= Exercise description =
When you return the lines below, go from the first through the line with "blue pentagon: (150, 218)", keep them exact, and leave out every picture.

[Geometric shape edit sequences]
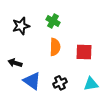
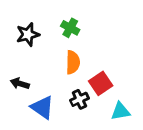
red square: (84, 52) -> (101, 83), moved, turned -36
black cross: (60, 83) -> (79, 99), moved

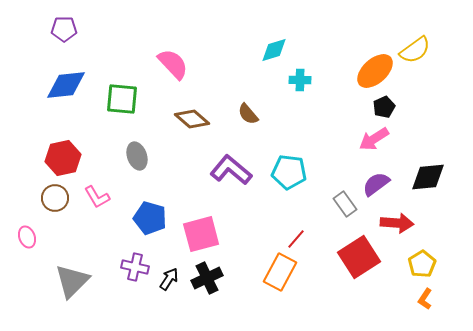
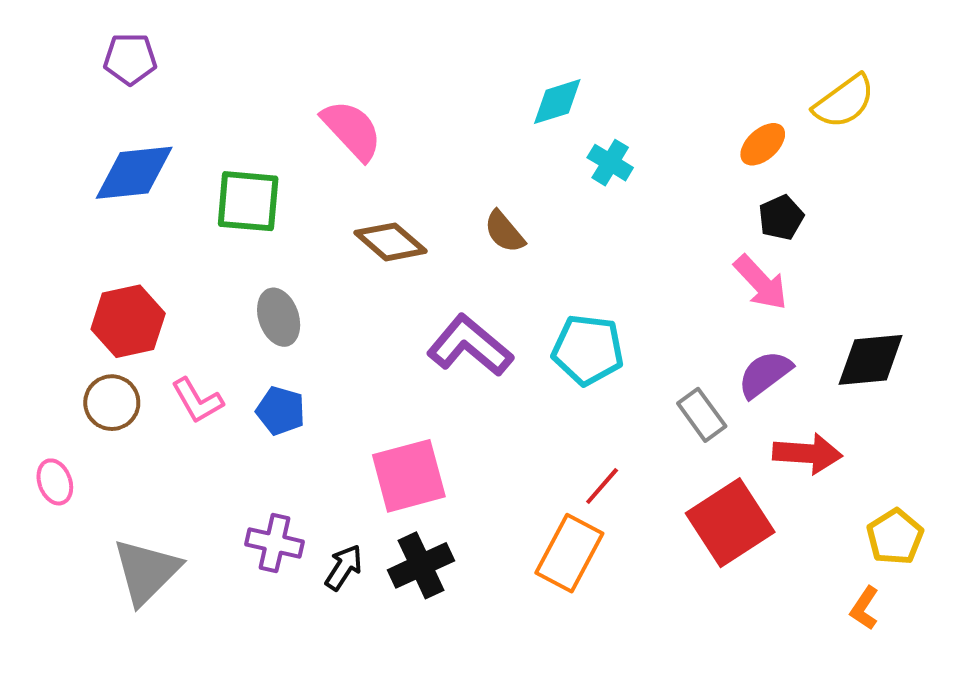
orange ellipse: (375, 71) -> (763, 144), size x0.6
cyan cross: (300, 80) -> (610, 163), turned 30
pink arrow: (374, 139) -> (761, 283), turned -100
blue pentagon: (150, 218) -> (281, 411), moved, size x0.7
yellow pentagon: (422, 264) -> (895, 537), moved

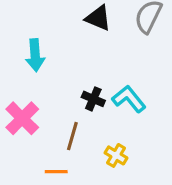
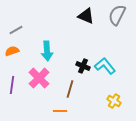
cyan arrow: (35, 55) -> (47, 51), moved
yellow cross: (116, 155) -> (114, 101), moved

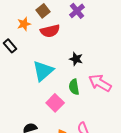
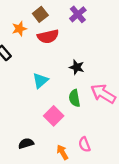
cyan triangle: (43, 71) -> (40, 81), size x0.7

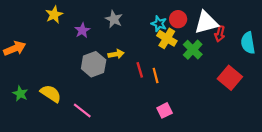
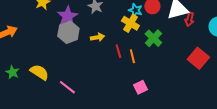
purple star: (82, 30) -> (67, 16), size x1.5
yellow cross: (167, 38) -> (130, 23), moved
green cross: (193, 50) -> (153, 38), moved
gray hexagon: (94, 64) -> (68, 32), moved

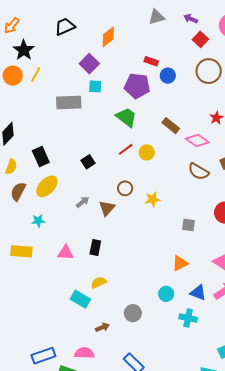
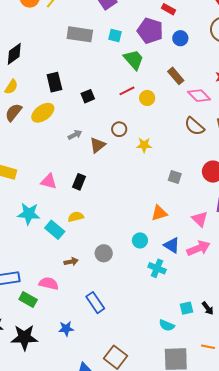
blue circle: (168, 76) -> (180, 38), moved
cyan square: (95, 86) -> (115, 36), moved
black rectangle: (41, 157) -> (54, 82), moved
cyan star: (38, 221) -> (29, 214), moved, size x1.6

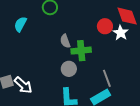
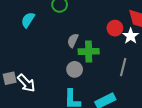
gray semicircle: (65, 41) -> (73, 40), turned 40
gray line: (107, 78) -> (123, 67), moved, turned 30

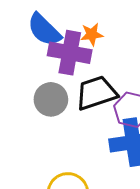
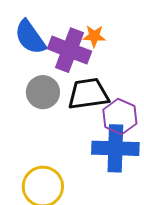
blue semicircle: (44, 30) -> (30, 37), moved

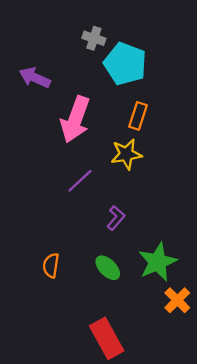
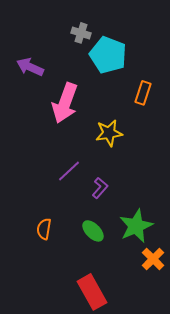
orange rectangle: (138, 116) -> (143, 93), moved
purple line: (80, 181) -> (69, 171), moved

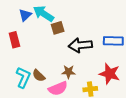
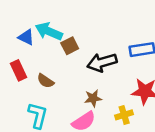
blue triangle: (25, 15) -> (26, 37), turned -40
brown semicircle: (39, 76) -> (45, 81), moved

= Reply to the task =
red square: (84, 52) -> (101, 83), moved, turned -36
black cross: (60, 83) -> (79, 99), moved

orange ellipse: (375, 71) -> (763, 144), size x0.6
cyan cross: (300, 80) -> (610, 163), turned 30
pink arrow: (374, 139) -> (761, 283), turned -100
blue pentagon: (150, 218) -> (281, 411), moved, size x0.7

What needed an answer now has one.